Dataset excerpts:
+--

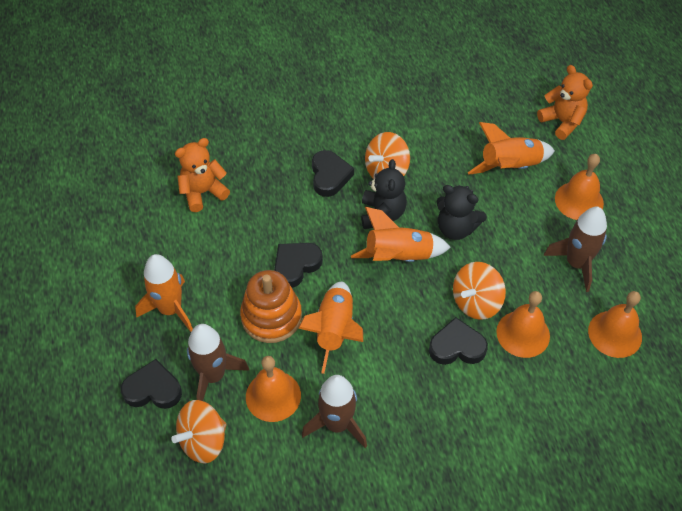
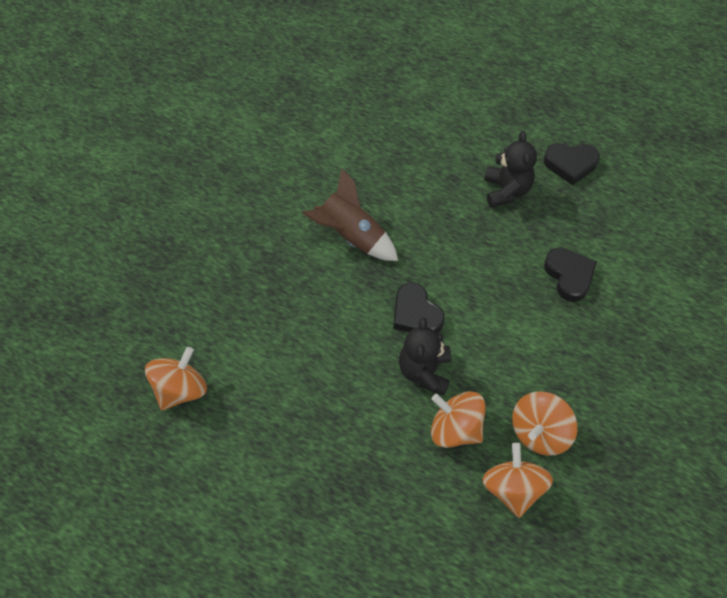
black heart: 4 -> 3
brown rocket: 3 -> 1
orange bell: 4 -> 0
orange rocket: 4 -> 0
orange spinning top: 3 -> 4
orange stacking toy: 1 -> 0
orange teddy bear: 2 -> 0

+--

What the task asks: Keep the pictures out of the copy and return the rest of the data above exactly.

Solution:
black heart: 4 -> 3
brown rocket: 3 -> 1
orange bell: 4 -> 0
orange rocket: 4 -> 0
orange spinning top: 3 -> 4
orange stacking toy: 1 -> 0
orange teddy bear: 2 -> 0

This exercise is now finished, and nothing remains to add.